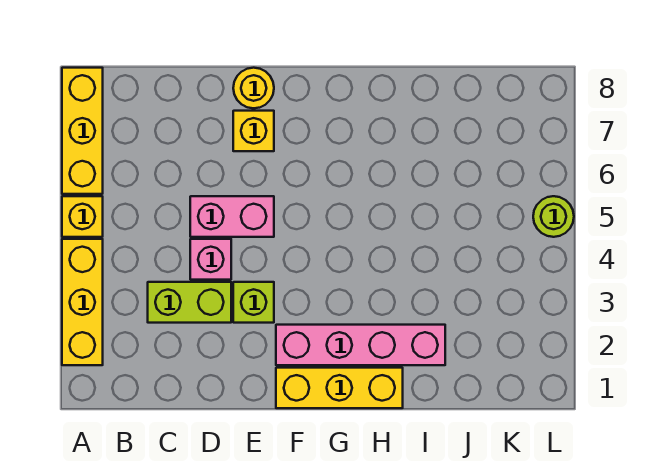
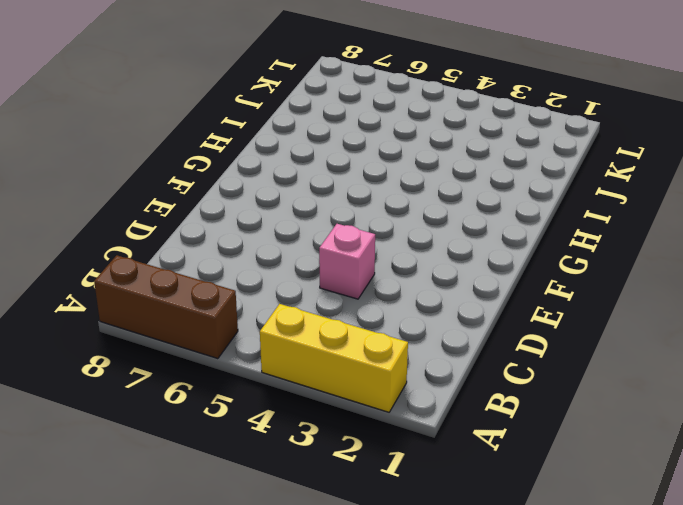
brown brick A6:A8 level 1 -> yellow brick A6:A8 level 1
none -> yellow brick A5 level 1
none -> lime brick C3:D3 level 1
none -> pink brick D5:E5 level 1

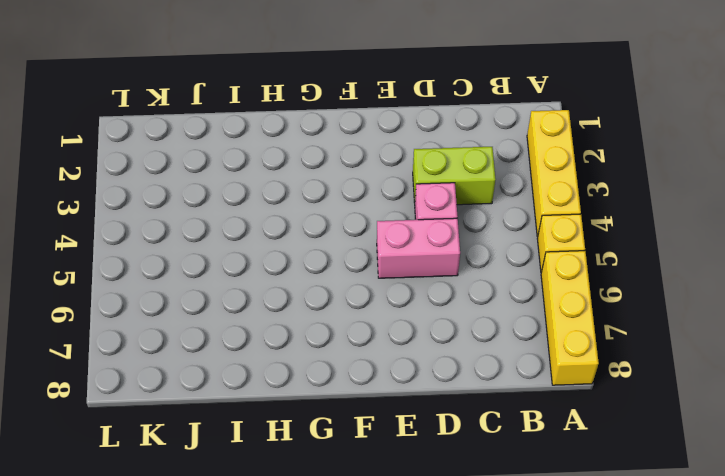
none -> lime brick E3 level 1
none -> yellow brick E7 level 1
none -> yellow round brick E8 level 1

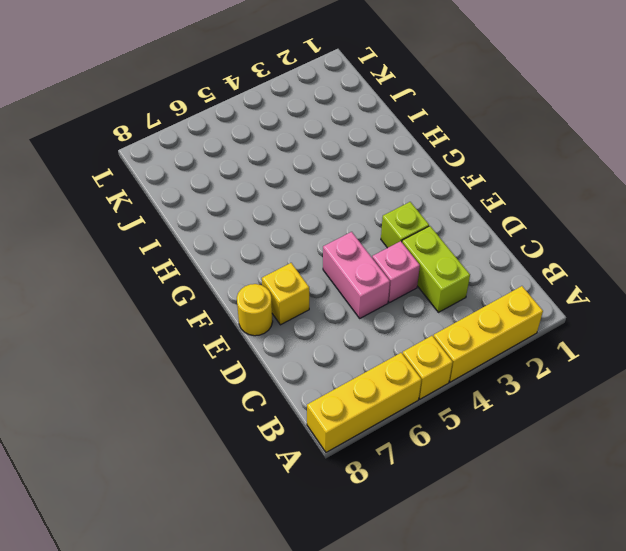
none -> yellow brick F1:H1 level 1
none -> pink brick F2:I2 level 1
none -> lime round brick L5 level 1

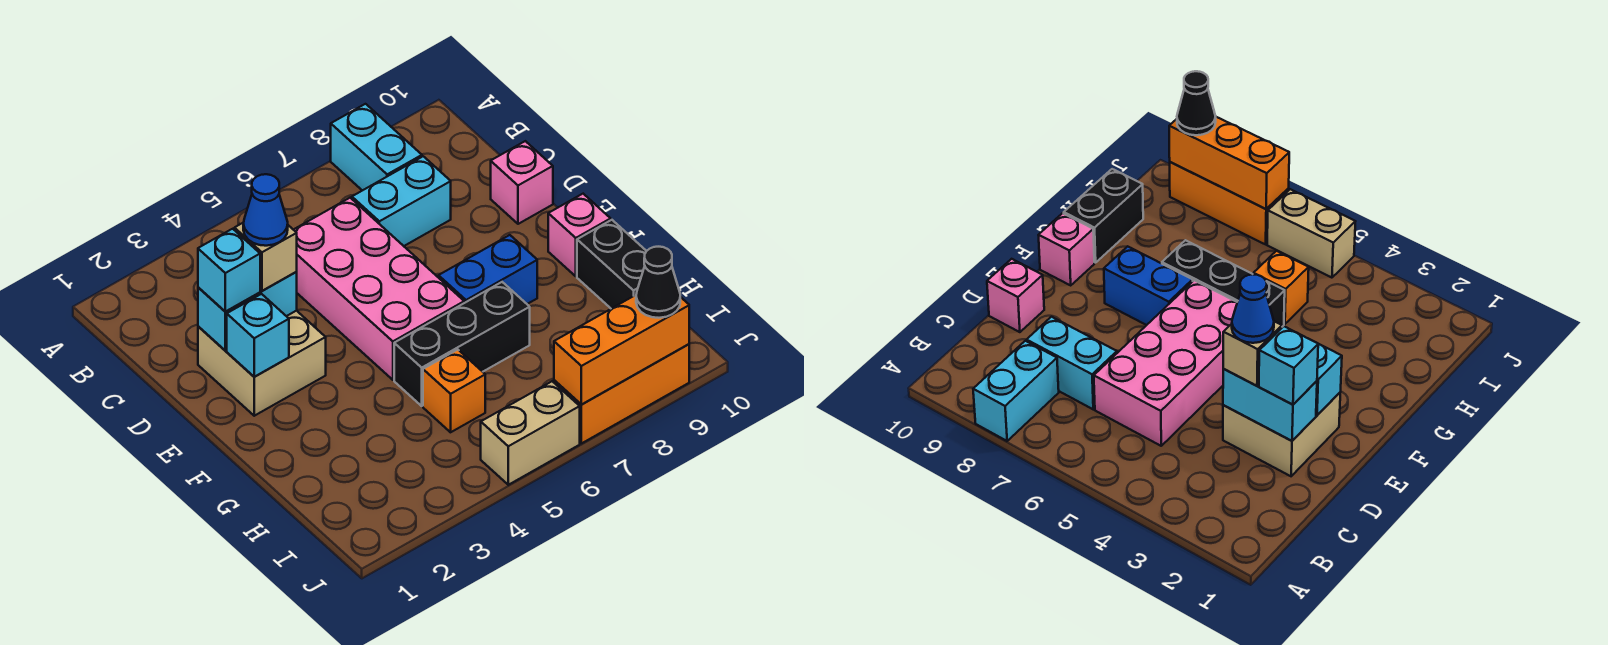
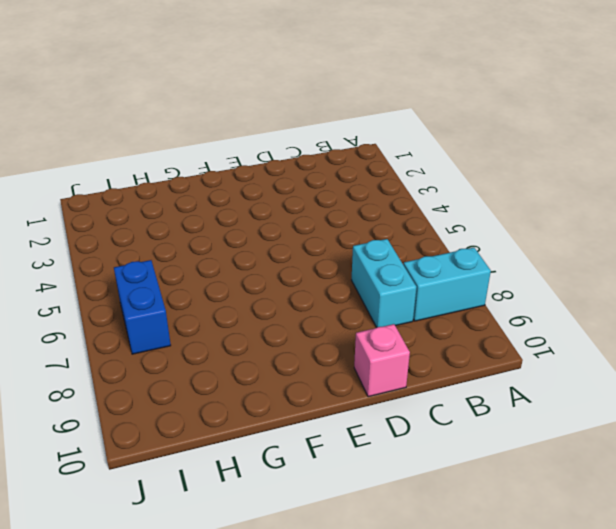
blue brick I6:I7 level 1 -> blue brick F7:F8 level 1
none -> pink brick C5:F6 level 1
none -> tan brick D2:E3 level 1
none -> pink brick F10 level 1

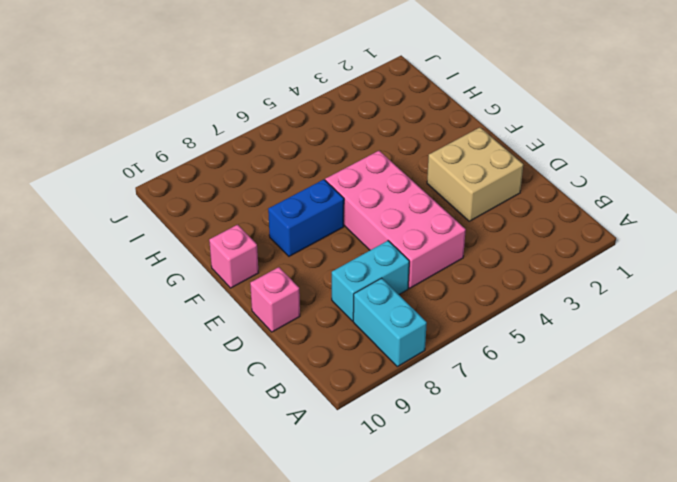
none -> black brick G5:G7 level 1
none -> black brick G10:H10 level 1
none -> orange brick H5 level 1

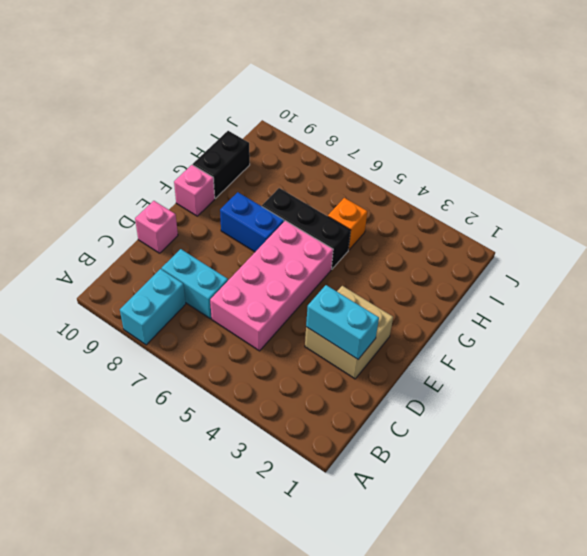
none -> tan brick J5:J6 level 1
none -> orange brick J7:J9 level 1
none -> cyan brick E2 level 2

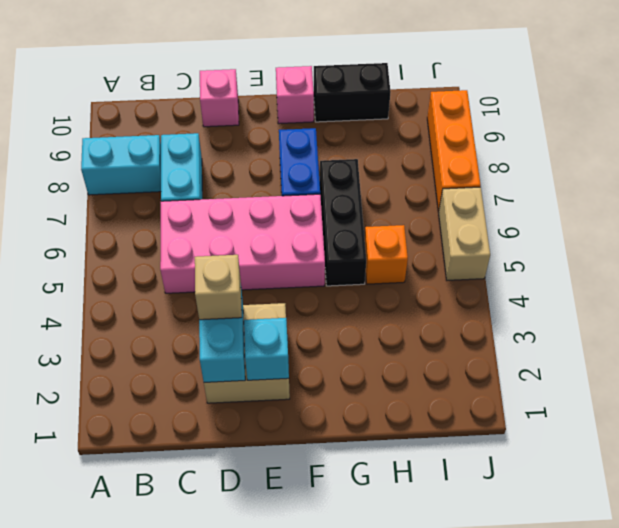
none -> orange brick J7:J9 level 2
none -> cyan brick D2 level 3
none -> black cone J9 level 3

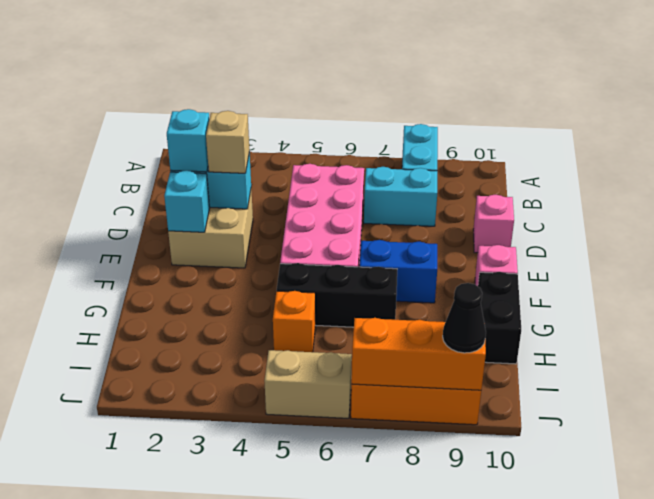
none -> blue cone D3 level 4

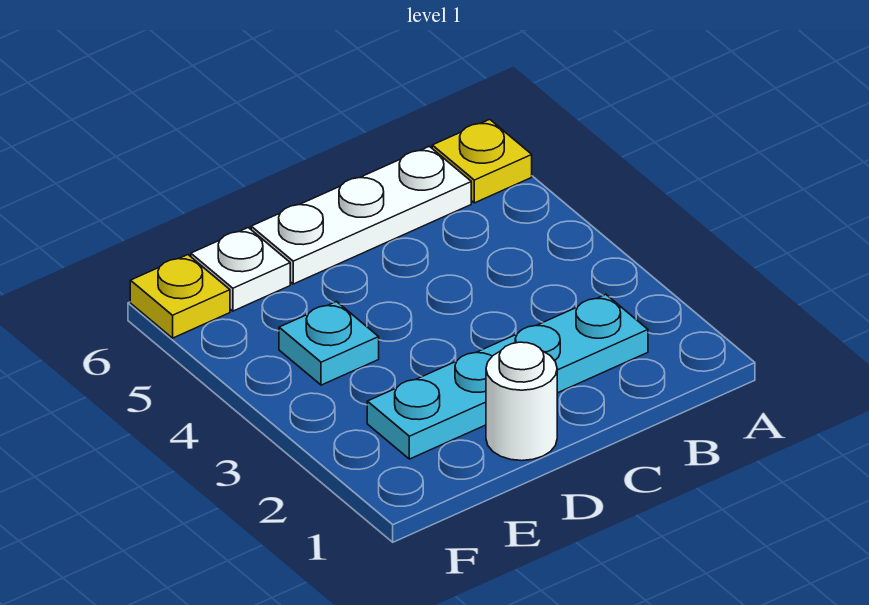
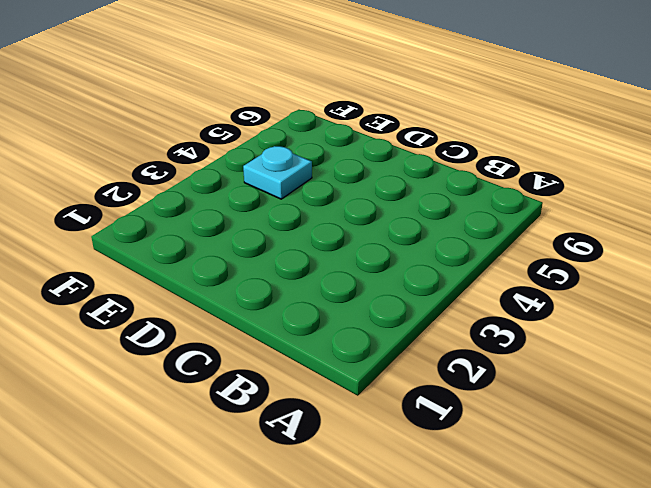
none -> yellow plate A6 level 1
none -> cyan plate B2:E2 level 1

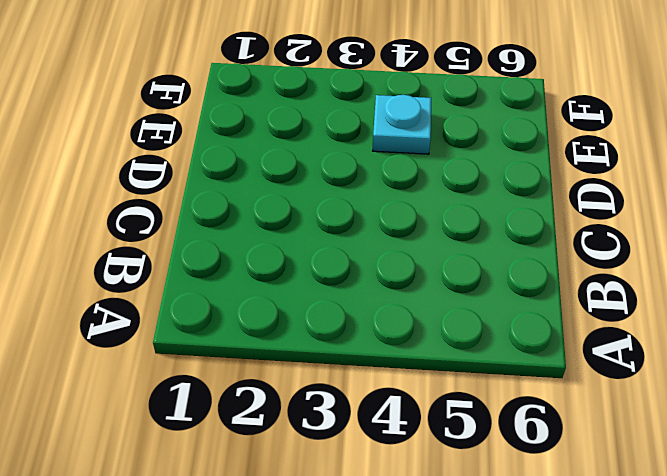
none -> yellow plate A6 level 1
none -> cyan plate B2:E2 level 1

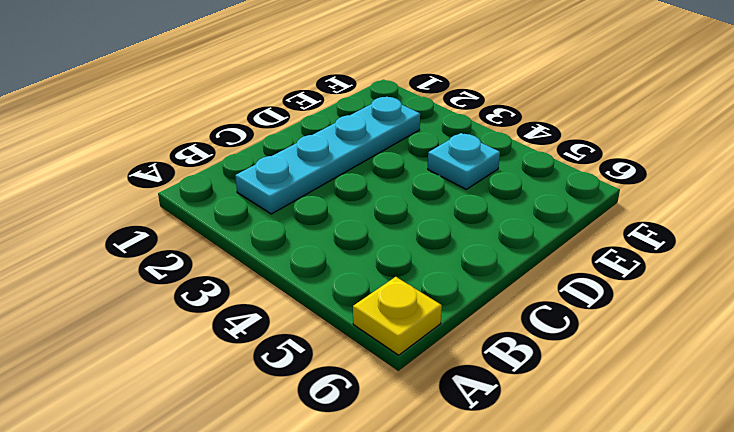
none -> white plate B6:D6 level 1
none -> white round brick D1 level 1

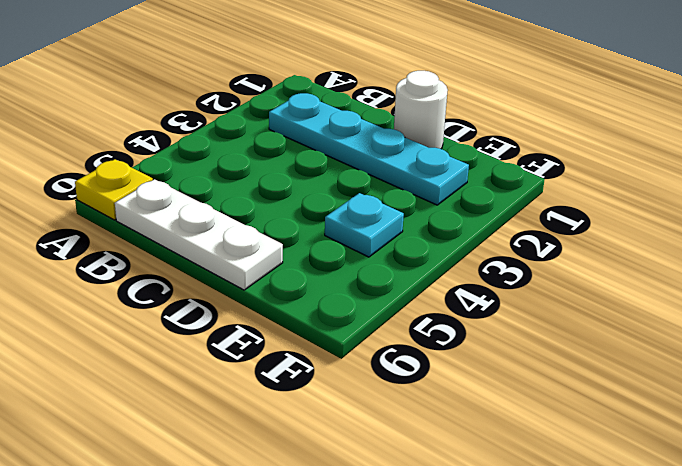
none -> white plate E6 level 1
none -> yellow plate F6 level 1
- - - - - - -
**PROMPT**
Give the data again exactly, image-free.

**EXPECTED ANSWER**
brown brick A6:A8 level 1 -> yellow brick A6:A8 level 1
none -> yellow brick A5 level 1
none -> lime brick C3:D3 level 1
none -> pink brick D5:E5 level 1

none -> lime brick E3 level 1
none -> yellow brick E7 level 1
none -> yellow round brick E8 level 1

none -> yellow brick F1:H1 level 1
none -> pink brick F2:I2 level 1
none -> lime round brick L5 level 1

blue brick I6:I7 level 1 -> blue brick F7:F8 level 1
none -> pink brick C5:F6 level 1
none -> tan brick D2:E3 level 1
none -> pink brick F10 level 1

none -> black brick G5:G7 level 1
none -> black brick G10:H10 level 1
none -> orange brick H5 level 1

none -> tan brick J5:J6 level 1
none -> orange brick J7:J9 level 1
none -> cyan brick E2 level 2

none -> orange brick J7:J9 level 2
none -> cyan brick D2 level 3
none -> black cone J9 level 3

none -> blue cone D3 level 4

none -> yellow plate A6 level 1
none -> cyan plate B2:E2 level 1

none -> yellow plate A6 level 1
none -> cyan plate B2:E2 level 1

none -> white plate B6:D6 level 1
none -> white round brick D1 level 1

none -> white plate E6 level 1
none -> yellow plate F6 level 1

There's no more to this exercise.